**** Data to process ****

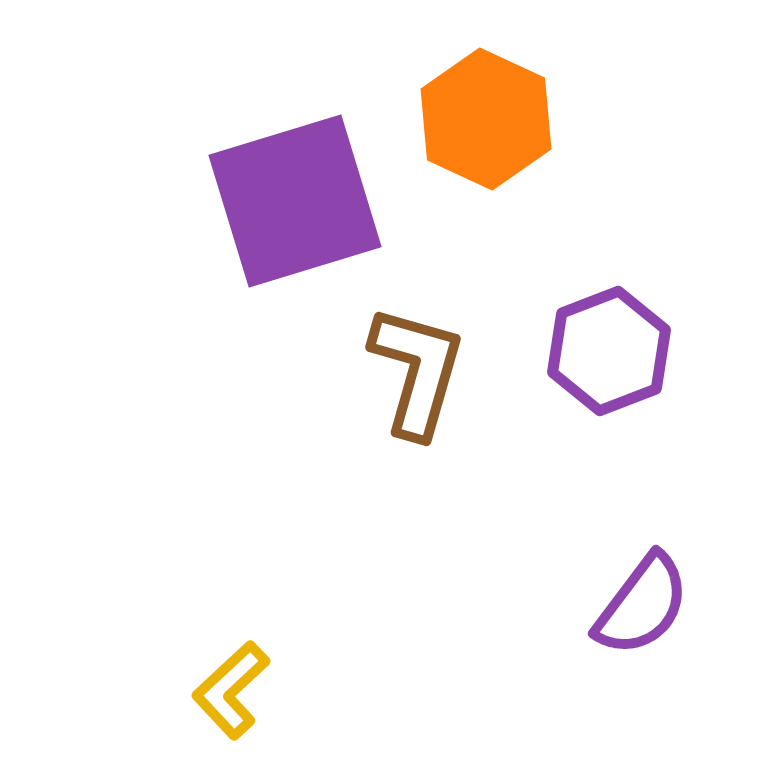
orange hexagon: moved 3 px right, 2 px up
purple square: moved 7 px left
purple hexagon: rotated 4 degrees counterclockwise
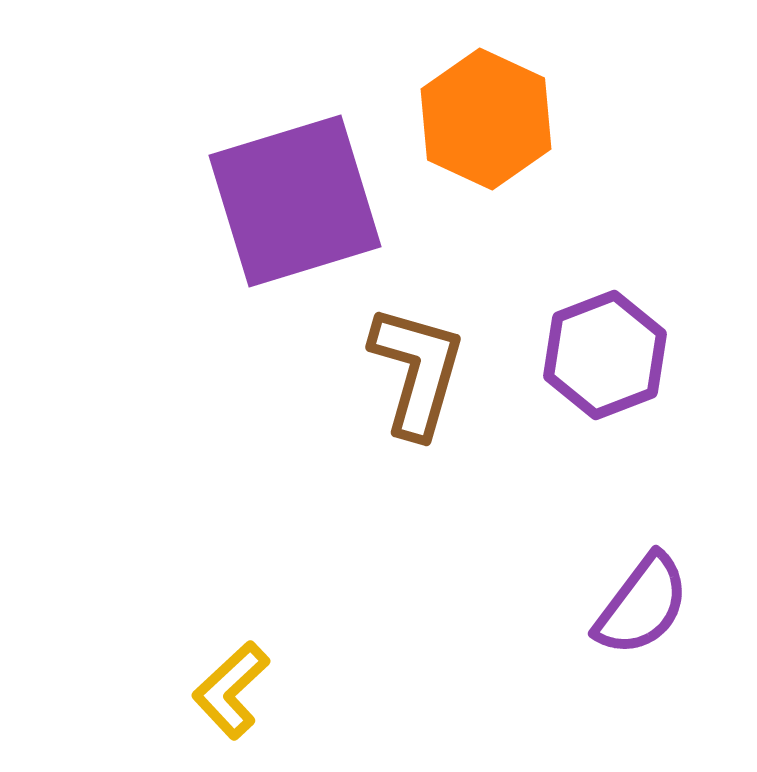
purple hexagon: moved 4 px left, 4 px down
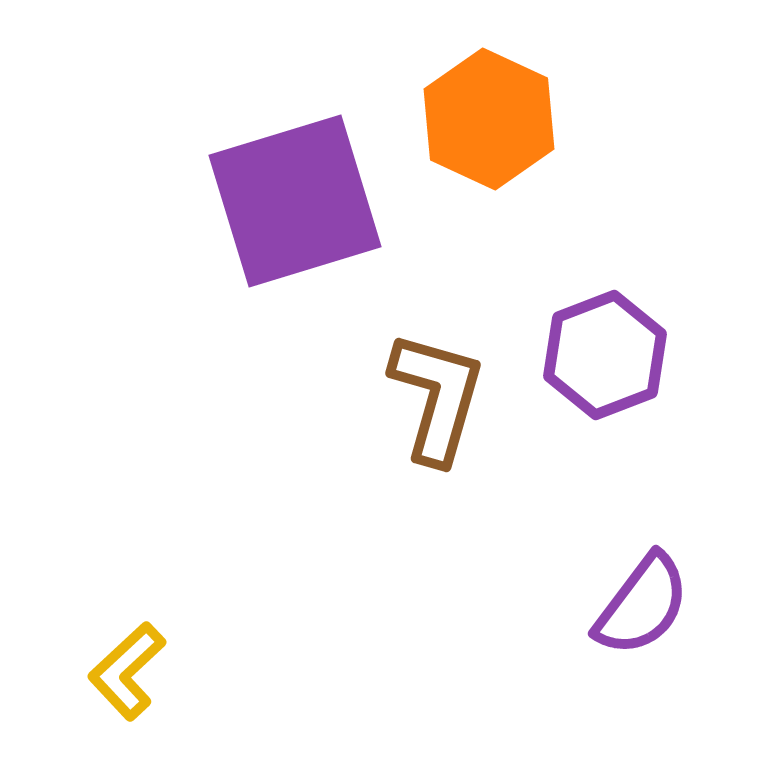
orange hexagon: moved 3 px right
brown L-shape: moved 20 px right, 26 px down
yellow L-shape: moved 104 px left, 19 px up
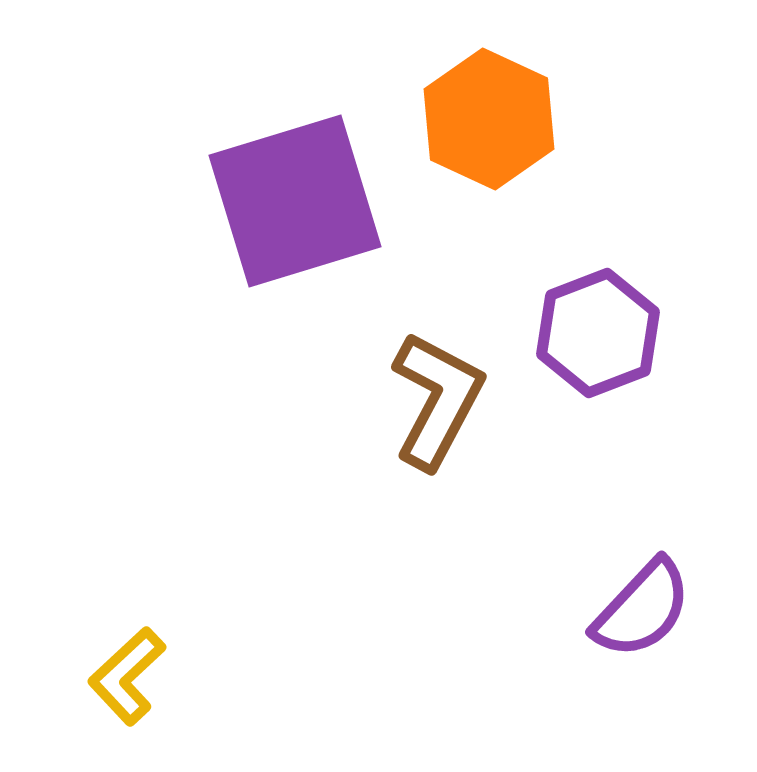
purple hexagon: moved 7 px left, 22 px up
brown L-shape: moved 3 px down; rotated 12 degrees clockwise
purple semicircle: moved 4 px down; rotated 6 degrees clockwise
yellow L-shape: moved 5 px down
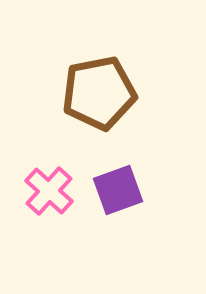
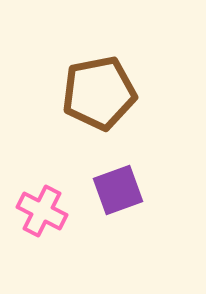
pink cross: moved 7 px left, 20 px down; rotated 15 degrees counterclockwise
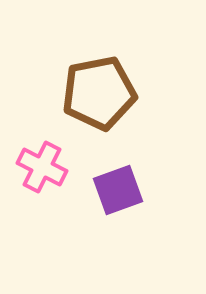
pink cross: moved 44 px up
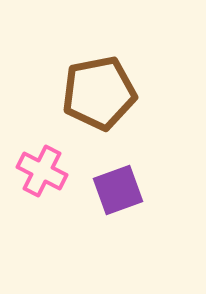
pink cross: moved 4 px down
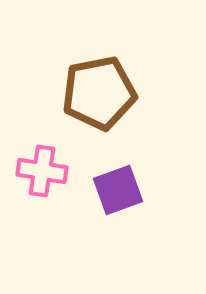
pink cross: rotated 18 degrees counterclockwise
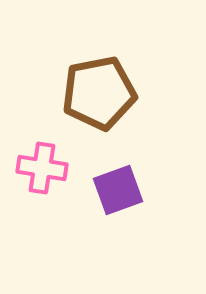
pink cross: moved 3 px up
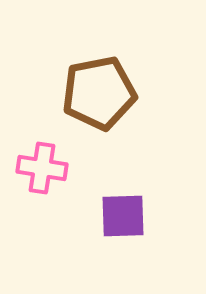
purple square: moved 5 px right, 26 px down; rotated 18 degrees clockwise
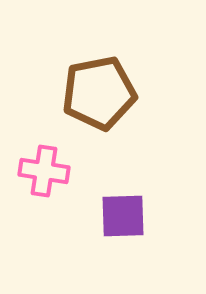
pink cross: moved 2 px right, 3 px down
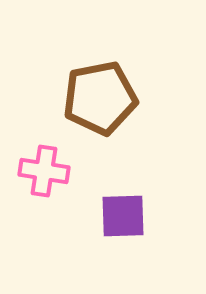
brown pentagon: moved 1 px right, 5 px down
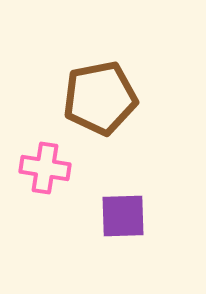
pink cross: moved 1 px right, 3 px up
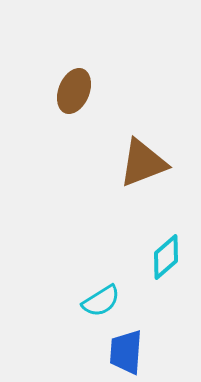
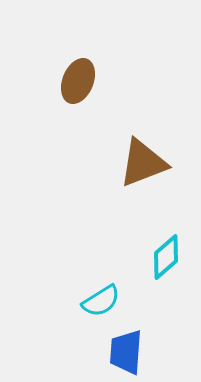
brown ellipse: moved 4 px right, 10 px up
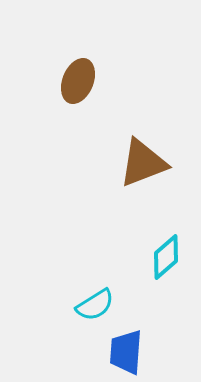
cyan semicircle: moved 6 px left, 4 px down
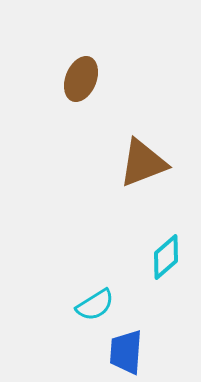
brown ellipse: moved 3 px right, 2 px up
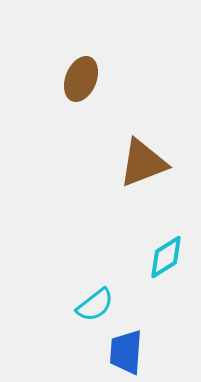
cyan diamond: rotated 9 degrees clockwise
cyan semicircle: rotated 6 degrees counterclockwise
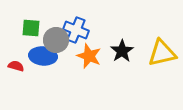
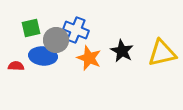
green square: rotated 18 degrees counterclockwise
black star: rotated 10 degrees counterclockwise
orange star: moved 2 px down
red semicircle: rotated 14 degrees counterclockwise
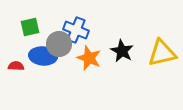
green square: moved 1 px left, 1 px up
gray circle: moved 3 px right, 4 px down
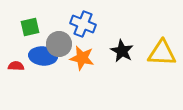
blue cross: moved 7 px right, 6 px up
yellow triangle: rotated 16 degrees clockwise
orange star: moved 7 px left; rotated 10 degrees counterclockwise
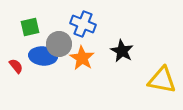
yellow triangle: moved 27 px down; rotated 8 degrees clockwise
orange star: rotated 20 degrees clockwise
red semicircle: rotated 49 degrees clockwise
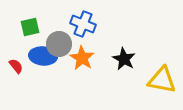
black star: moved 2 px right, 8 px down
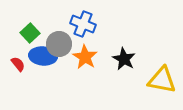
green square: moved 6 px down; rotated 30 degrees counterclockwise
orange star: moved 3 px right, 1 px up
red semicircle: moved 2 px right, 2 px up
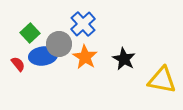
blue cross: rotated 25 degrees clockwise
blue ellipse: rotated 12 degrees counterclockwise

****

Arrange each line from all of the items above as a Markdown table with the columns Row and Line, numbering the rows in order and omitting any blank lines. Leave the pictures out of the table.

| Row | Line |
|---|---|
| 1 | orange hexagon: moved 3 px right, 2 px up |
| 2 | purple square: moved 7 px left |
| 3 | purple hexagon: rotated 4 degrees counterclockwise |
| 4 | purple hexagon: moved 4 px left, 4 px down |
| 5 | orange hexagon: moved 3 px right |
| 6 | brown L-shape: moved 20 px right, 26 px down |
| 7 | yellow L-shape: moved 104 px left, 19 px up |
| 8 | purple hexagon: moved 7 px left, 22 px up |
| 9 | brown L-shape: moved 3 px down; rotated 12 degrees clockwise |
| 10 | purple semicircle: moved 4 px down; rotated 6 degrees clockwise |
| 11 | yellow L-shape: moved 5 px down |
| 12 | pink cross: moved 7 px left, 20 px down; rotated 15 degrees counterclockwise |
| 13 | pink cross: moved 44 px up |
| 14 | pink cross: moved 4 px down |
| 15 | pink cross: rotated 18 degrees counterclockwise |
| 16 | pink cross: moved 3 px up |
| 17 | purple square: moved 5 px right, 26 px down; rotated 18 degrees clockwise |
| 18 | pink cross: moved 2 px right, 3 px down |
| 19 | brown pentagon: moved 1 px right, 5 px down |
| 20 | pink cross: moved 1 px right, 3 px up |
| 21 | brown ellipse: moved 4 px right, 10 px up |
| 22 | cyan semicircle: moved 6 px left, 4 px down |
| 23 | brown ellipse: moved 3 px right, 2 px up |
| 24 | cyan diamond: rotated 9 degrees clockwise |
| 25 | cyan semicircle: rotated 6 degrees counterclockwise |
| 26 | green square: rotated 18 degrees counterclockwise |
| 27 | black star: rotated 10 degrees counterclockwise |
| 28 | orange star: moved 2 px down |
| 29 | red semicircle: rotated 14 degrees counterclockwise |
| 30 | green square: moved 1 px left, 1 px up |
| 31 | gray circle: moved 3 px right, 4 px down |
| 32 | blue cross: moved 7 px right, 6 px up |
| 33 | yellow triangle: rotated 16 degrees clockwise |
| 34 | orange star: moved 7 px left; rotated 10 degrees counterclockwise |
| 35 | yellow triangle: moved 27 px down; rotated 8 degrees clockwise |
| 36 | orange star: rotated 20 degrees clockwise |
| 37 | red semicircle: rotated 49 degrees clockwise |
| 38 | black star: moved 2 px right, 8 px down |
| 39 | green square: moved 6 px down; rotated 30 degrees counterclockwise |
| 40 | orange star: moved 3 px right, 1 px up |
| 41 | red semicircle: moved 2 px right, 2 px up |
| 42 | blue cross: rotated 25 degrees clockwise |
| 43 | blue ellipse: rotated 12 degrees counterclockwise |